> _Supplied data_:

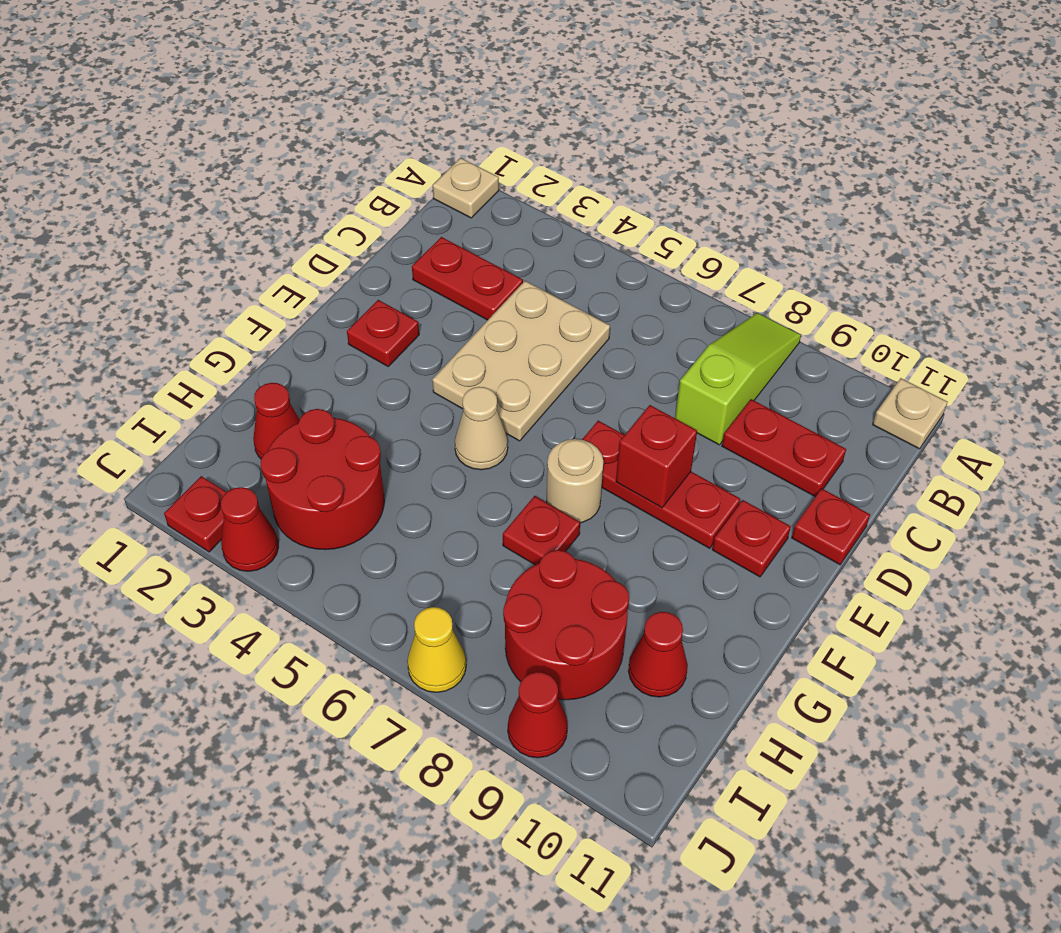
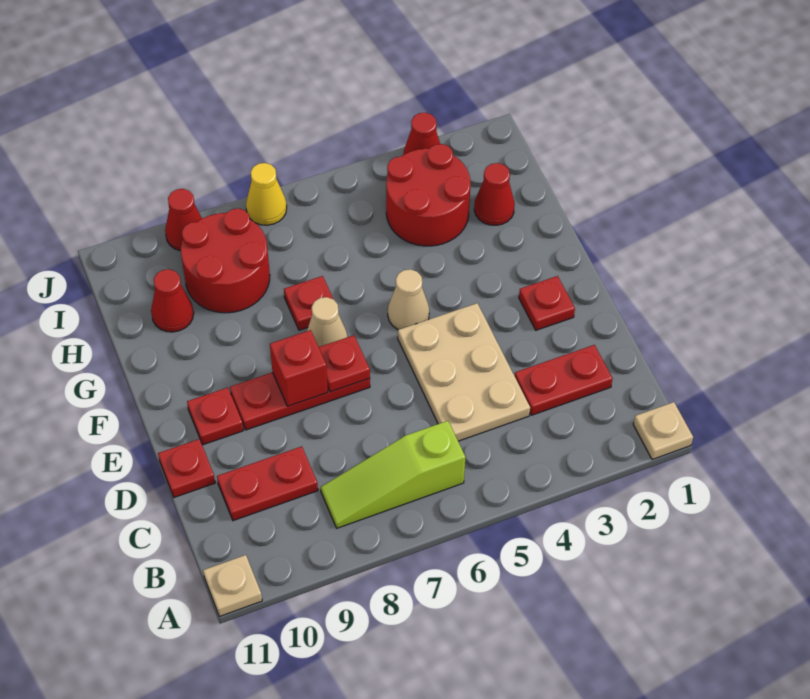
lime slope A8:C8 level 1 top C -> lime slope B6:B8 level 1 top 6
tan round brick F7 level 1 -> tan cone F7 level 1
red plate J2 level 1 -> red plate E7 level 2

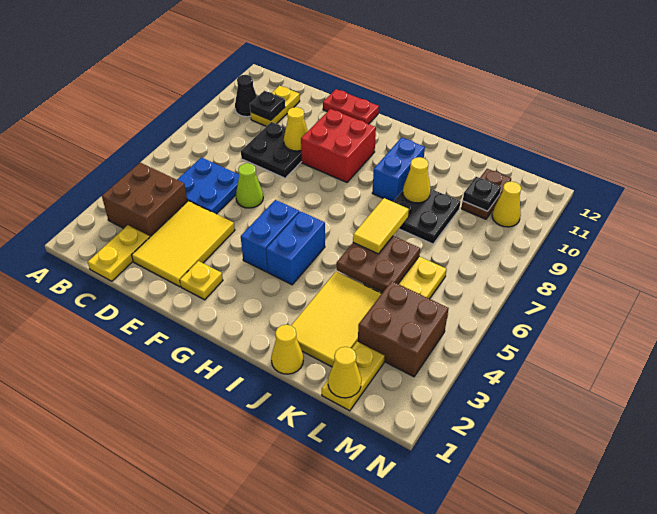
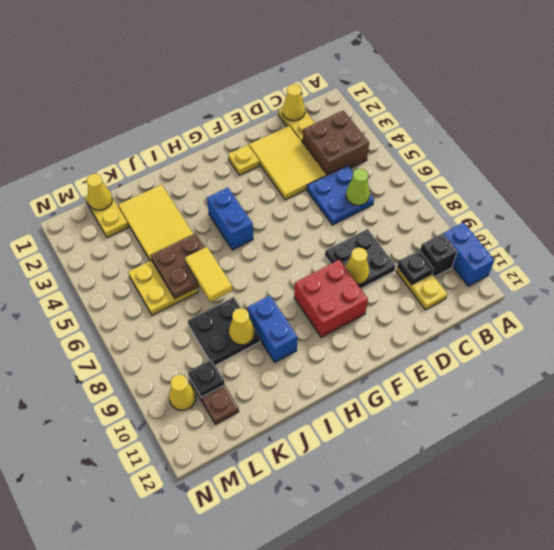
black cone B10 level 1 -> black brick B10 level 1
lime cone E6 level 1 -> lime cone C6 level 2
red plate E12:F12 level 1 -> none
blue brick G4:G5 level 1 -> blue brick A10:A11 level 1
yellow cone J1 level 1 -> yellow cone C1 level 2
brown brick L3:M4 level 1 -> none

> _Your objective_: Give every line of the listing above again, exactly, with no images.

> _Answer space_:
lime slope A8:C8 level 1 top C -> lime slope B6:B8 level 1 top 6
tan round brick F7 level 1 -> tan cone F7 level 1
red plate J2 level 1 -> red plate E7 level 2

black cone B10 level 1 -> black brick B10 level 1
lime cone E6 level 1 -> lime cone C6 level 2
red plate E12:F12 level 1 -> none
blue brick G4:G5 level 1 -> blue brick A10:A11 level 1
yellow cone J1 level 1 -> yellow cone C1 level 2
brown brick L3:M4 level 1 -> none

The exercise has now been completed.